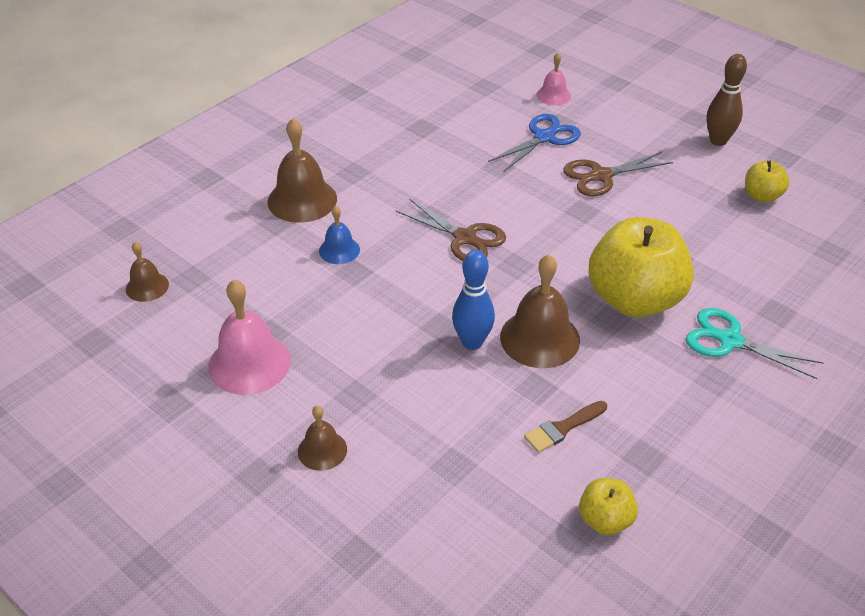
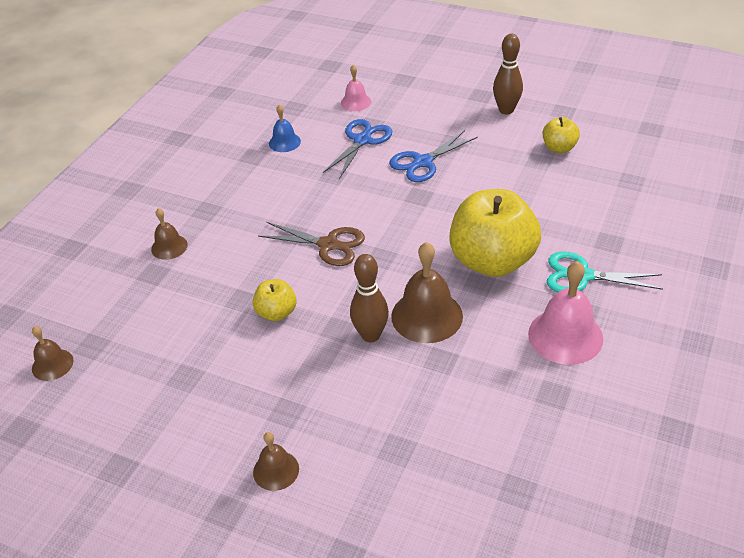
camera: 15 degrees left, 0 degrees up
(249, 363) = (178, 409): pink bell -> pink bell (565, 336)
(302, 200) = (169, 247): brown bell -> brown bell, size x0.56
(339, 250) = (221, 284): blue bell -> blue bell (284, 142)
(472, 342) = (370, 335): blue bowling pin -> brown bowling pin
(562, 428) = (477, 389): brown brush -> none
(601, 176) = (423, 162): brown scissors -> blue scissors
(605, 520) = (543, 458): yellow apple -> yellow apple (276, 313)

* * *

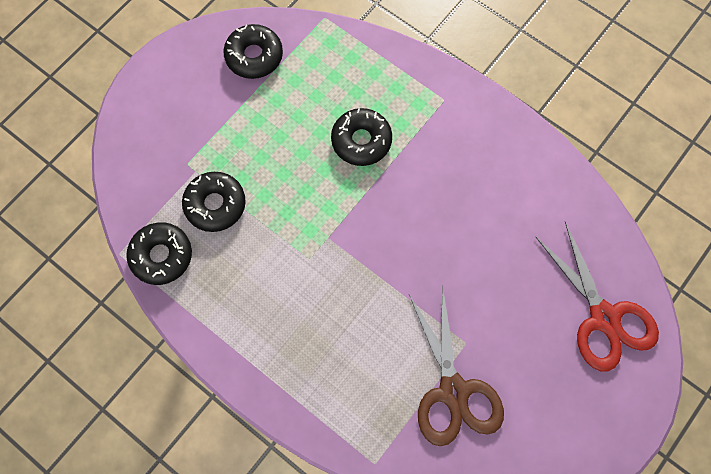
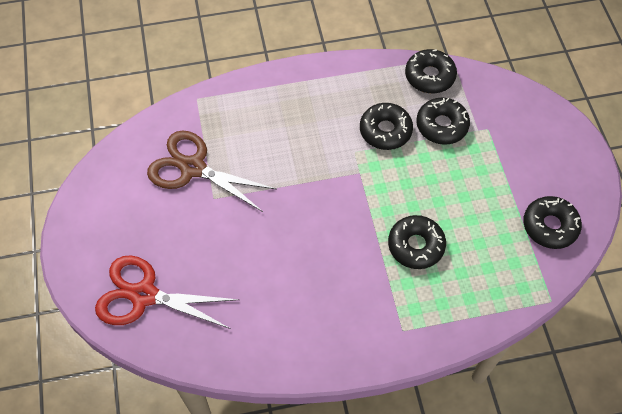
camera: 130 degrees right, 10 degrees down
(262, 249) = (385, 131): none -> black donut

Task →
Copy all lines in the listing above where the string "degrees" appears.

Exercise result →
camera: 15 degrees left, 0 degrees up
camera: 130 degrees right, 10 degrees down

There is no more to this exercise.